**Entries supplied**
+---+

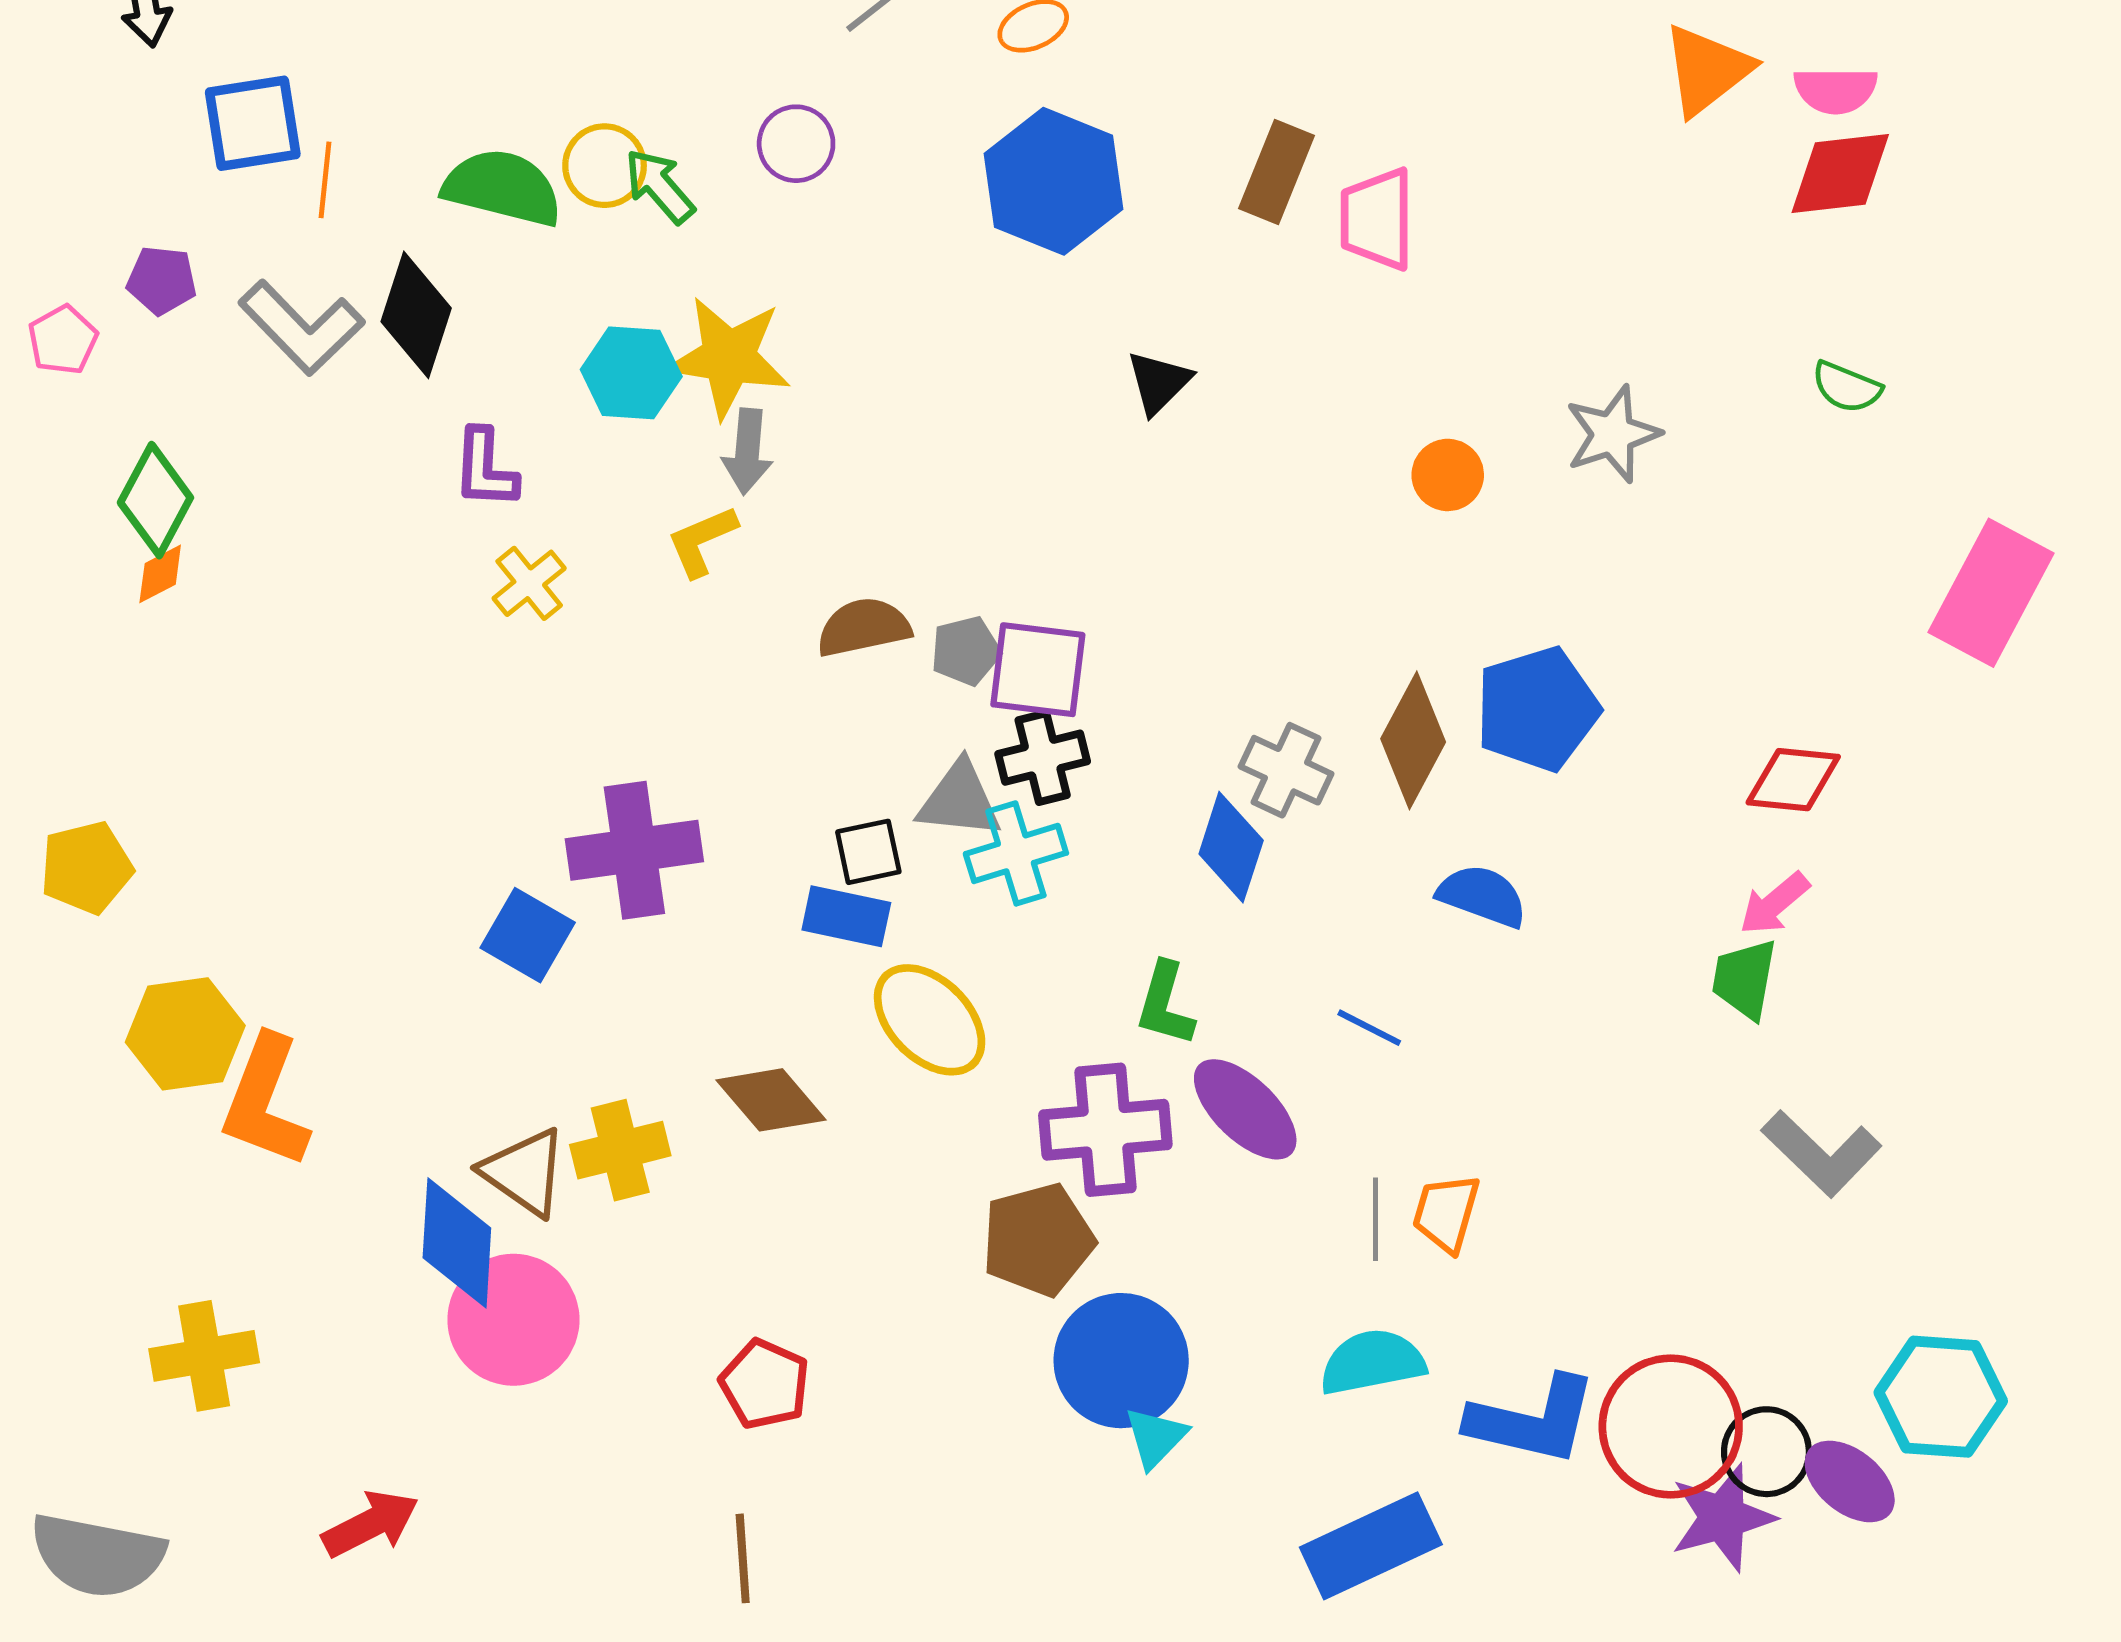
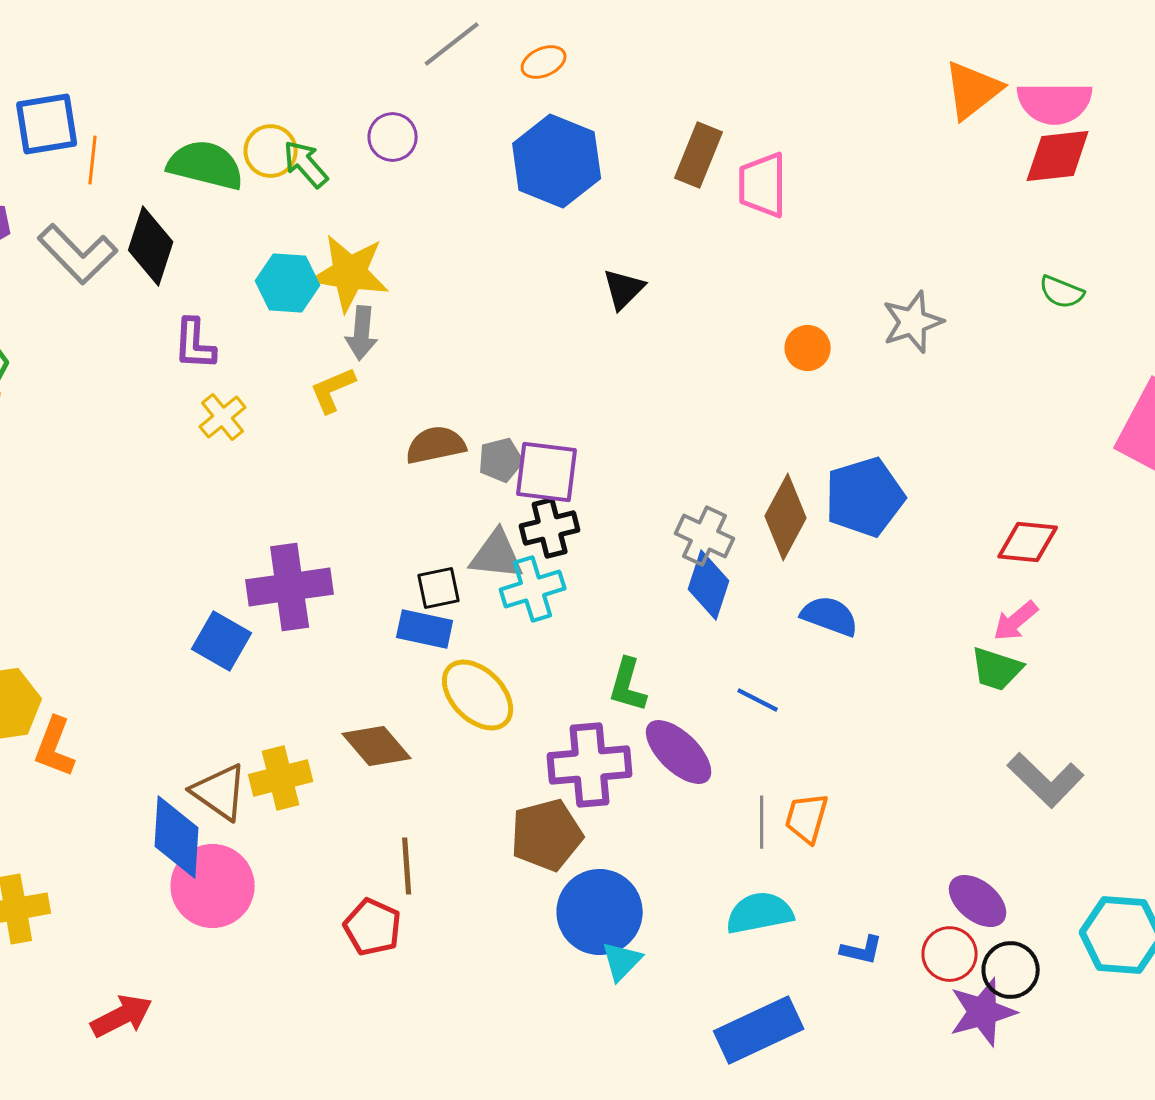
pink semicircle: (1836, 90) -> (1055, 103), size x1.4
blue diamond: (1231, 847) -> (709, 585), moved
green trapezoid: (1744, 979) -> (997, 669), turned -82
orange L-shape: (265, 1101) -> (55, 747), size x0.7
blue L-shape: (1533, 1420) -> (862, 950), size x0.5
red circle: (1671, 1427) -> (950, 954), size x0.6
purple ellipse: (1850, 1481) -> (978, 901), moved
brown line: (743, 1558) -> (407, 866), moved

+---+

**What you should do**
The line with "purple ellipse: (1850, 1481)" through the last line of the data: write these out exactly, and no others.

**Exercise answer**
purple ellipse: (1850, 1481) -> (978, 901), moved
brown line: (743, 1558) -> (407, 866), moved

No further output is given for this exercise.